Extracted entries
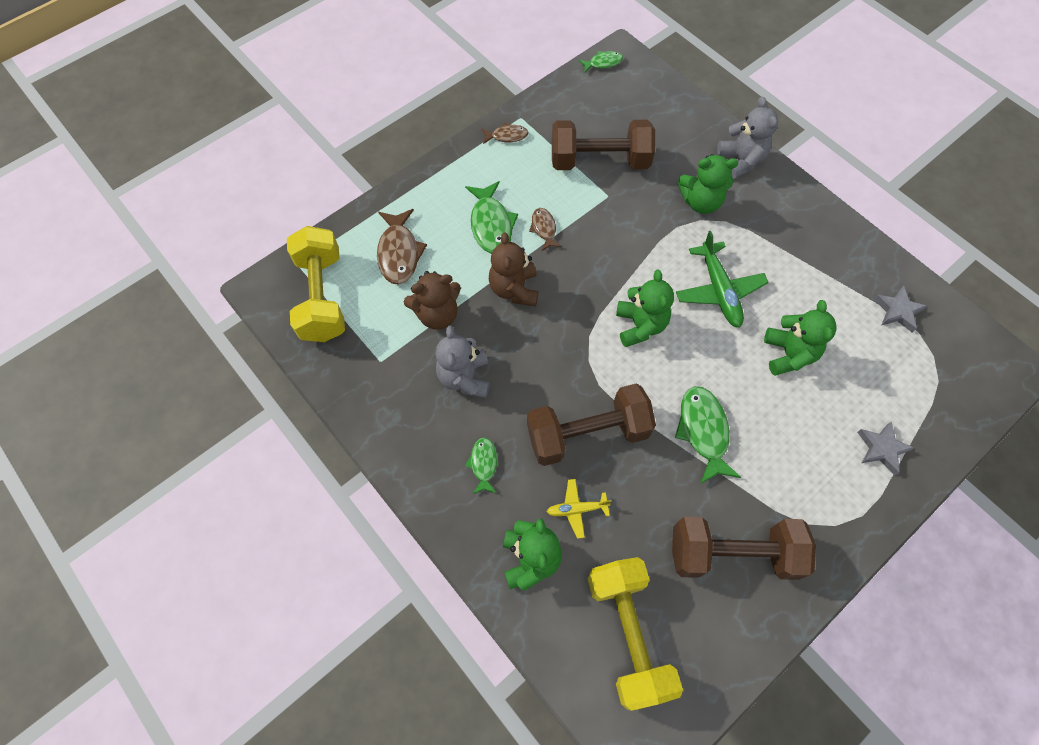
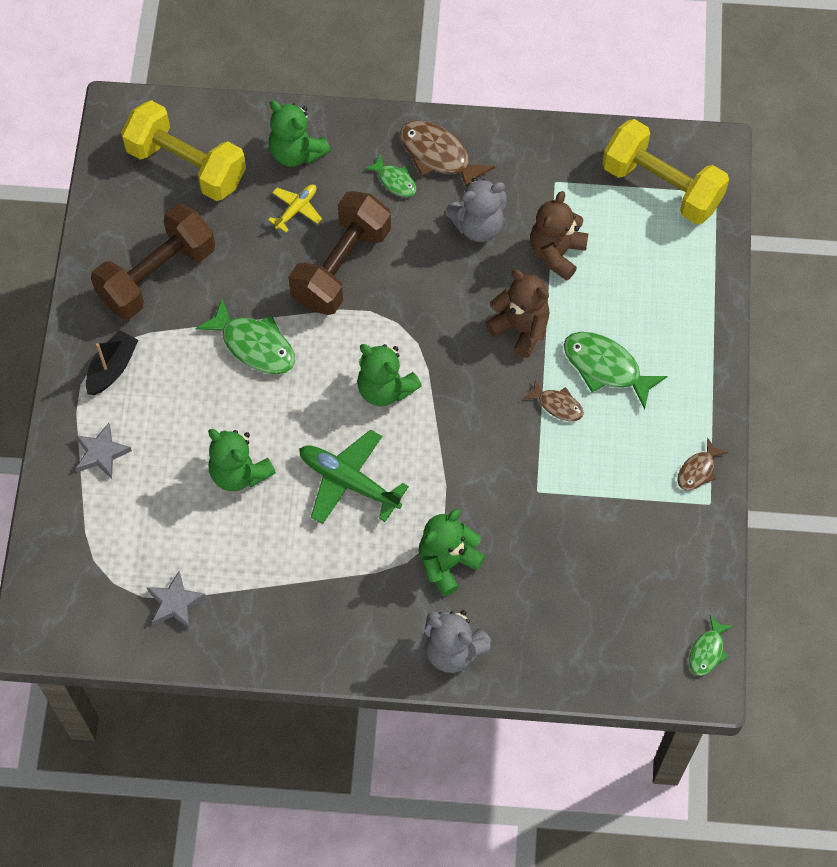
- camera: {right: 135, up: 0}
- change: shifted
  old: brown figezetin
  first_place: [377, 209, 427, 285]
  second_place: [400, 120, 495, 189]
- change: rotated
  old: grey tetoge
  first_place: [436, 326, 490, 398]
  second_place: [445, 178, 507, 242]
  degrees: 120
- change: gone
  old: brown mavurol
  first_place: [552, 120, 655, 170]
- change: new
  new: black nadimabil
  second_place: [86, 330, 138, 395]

Task requirements
Once the images are set aside, retype all of the material above exactly.

Output below
- camera: {right: 135, up: 0}
- change: shifted
  old: brown figezetin
  first_place: [377, 209, 427, 285]
  second_place: [400, 120, 495, 189]
- change: rotated
  old: grey tetoge
  first_place: [436, 326, 490, 398]
  second_place: [445, 178, 507, 242]
  degrees: 120
- change: gone
  old: brown mavurol
  first_place: [552, 120, 655, 170]
- change: new
  new: black nadimabil
  second_place: [86, 330, 138, 395]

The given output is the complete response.